* **ASSIGNMENT**: The output should be every line below, retyped exactly, with no images.

Segment Start: STORED DATA

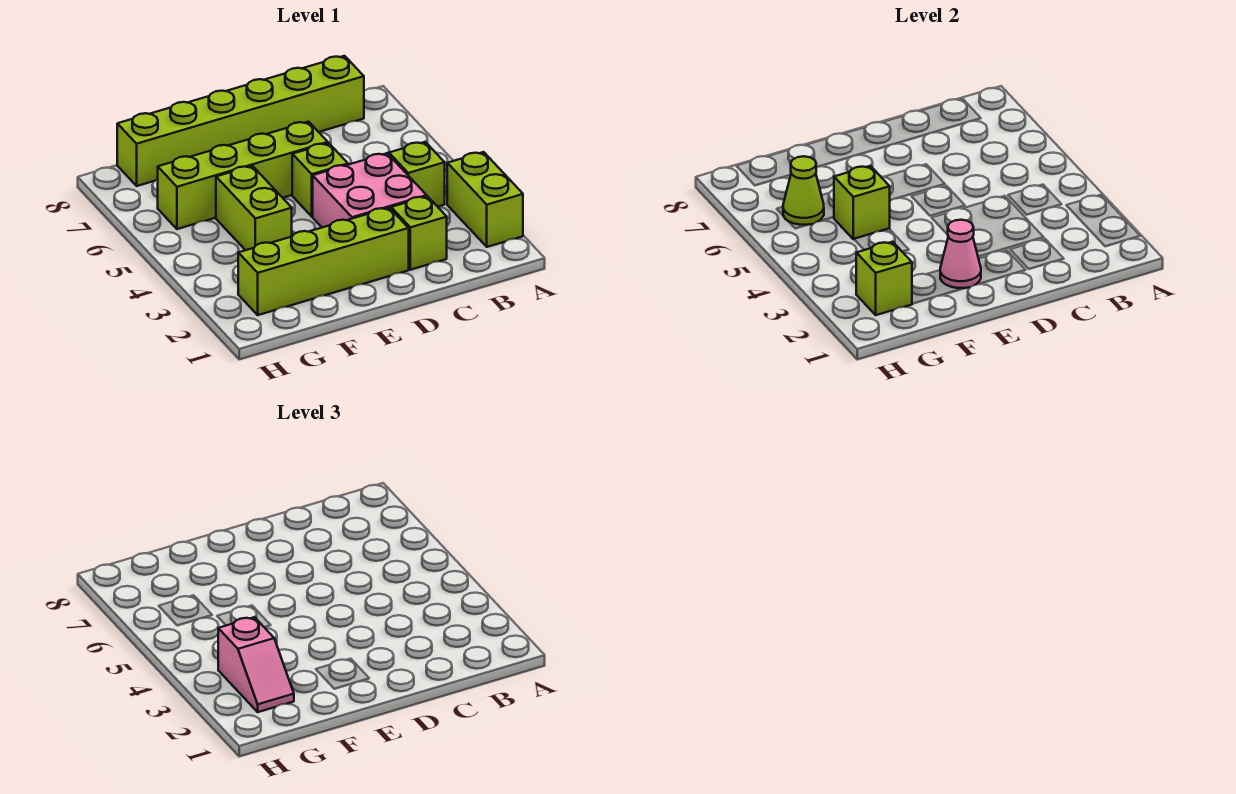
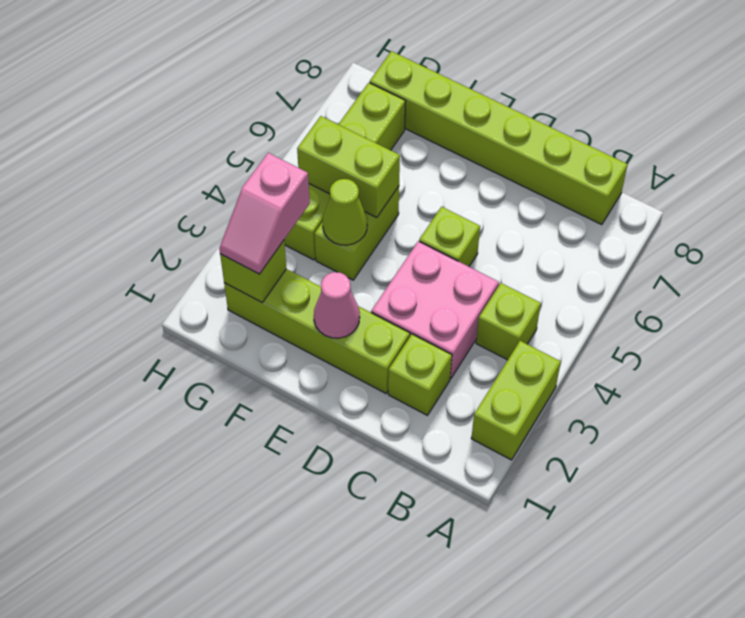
lime brick D6:G6 level 1 -> lime brick G4:G7 level 1
lime brick F5 level 2 -> lime brick F5:G5 level 2
lime cone G6 level 2 -> lime cone F4 level 2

Segment End: STORED DATA

* **ANSWER TO THIS TASK**:
lime brick D6:G6 level 1 -> lime brick G4:G7 level 1
lime brick F5 level 2 -> lime brick F5:G5 level 2
lime cone G6 level 2 -> lime cone F4 level 2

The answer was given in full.